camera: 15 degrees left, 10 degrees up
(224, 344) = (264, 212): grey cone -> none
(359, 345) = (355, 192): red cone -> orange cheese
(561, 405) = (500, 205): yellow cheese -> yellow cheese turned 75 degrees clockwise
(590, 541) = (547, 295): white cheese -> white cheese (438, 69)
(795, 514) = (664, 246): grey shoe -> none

------------------------------------------------

_DIRECTIONS FOR THIS TASK_
Reproduce the entries exactly. Every word has to stay the same.

_RESPONSE TO THIS EXERCISE_
camera: 15 degrees left, 10 degrees up
(224, 344) = (264, 212): grey cone -> none
(359, 345) = (355, 192): red cone -> orange cheese
(561, 405) = (500, 205): yellow cheese -> yellow cheese turned 75 degrees clockwise
(590, 541) = (547, 295): white cheese -> white cheese (438, 69)
(795, 514) = (664, 246): grey shoe -> none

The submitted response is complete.